#### YOUR TASK:
With the material below, print exactly the lines between the line holding "(226, 281) = (624, 454): none" and the line holding "(846, 483) = (425, 65): black", inclusive. Add nothing else.

#### DATA SECTION:
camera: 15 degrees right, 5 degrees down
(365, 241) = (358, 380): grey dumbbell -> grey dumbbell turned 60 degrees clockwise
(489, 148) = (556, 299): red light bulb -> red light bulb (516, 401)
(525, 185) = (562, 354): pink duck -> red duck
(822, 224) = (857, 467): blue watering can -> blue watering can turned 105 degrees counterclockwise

--

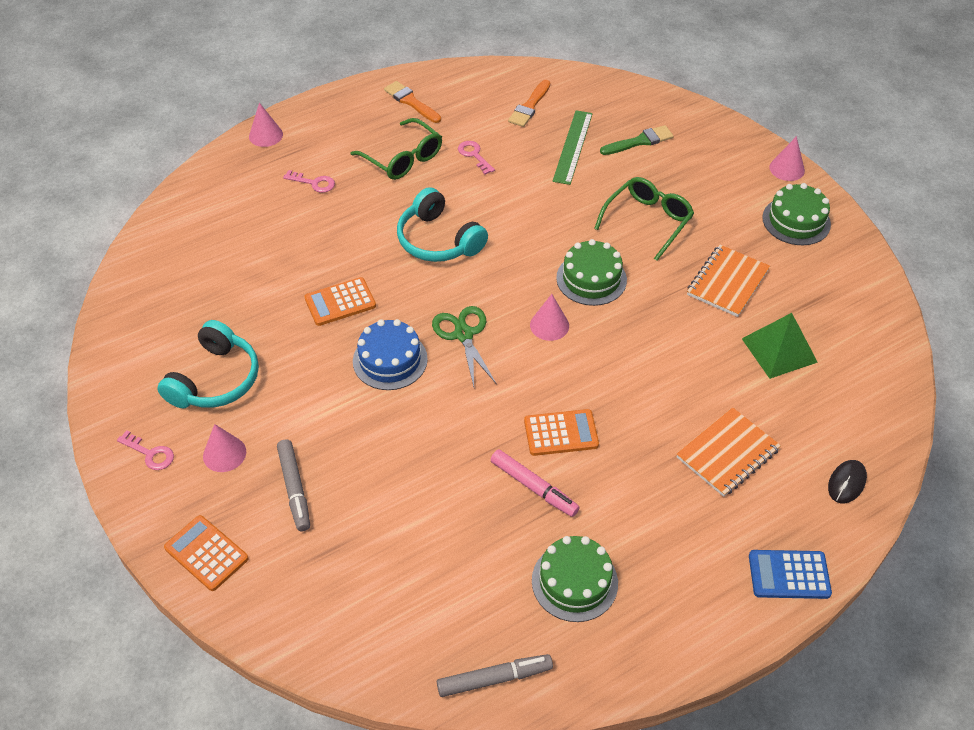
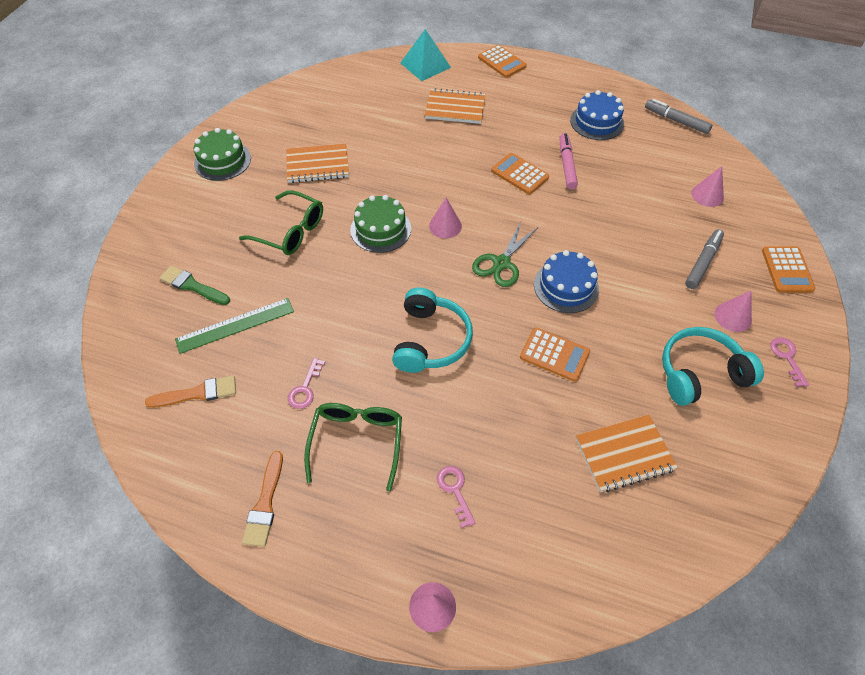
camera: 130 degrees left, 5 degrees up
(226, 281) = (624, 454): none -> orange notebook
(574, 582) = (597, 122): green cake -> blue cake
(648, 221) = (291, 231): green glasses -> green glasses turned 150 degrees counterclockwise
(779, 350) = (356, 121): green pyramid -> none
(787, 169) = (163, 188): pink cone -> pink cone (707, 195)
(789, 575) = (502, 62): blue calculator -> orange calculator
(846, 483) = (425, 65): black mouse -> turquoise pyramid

#### ANSWER BOX:
(226, 281) = (624, 454): none -> orange notebook
(574, 582) = (597, 122): green cake -> blue cake
(648, 221) = (291, 231): green glasses -> green glasses turned 150 degrees counterclockwise
(779, 350) = (356, 121): green pyramid -> none
(787, 169) = (163, 188): pink cone -> pink cone (707, 195)
(789, 575) = (502, 62): blue calculator -> orange calculator
(846, 483) = (425, 65): black mouse -> turquoise pyramid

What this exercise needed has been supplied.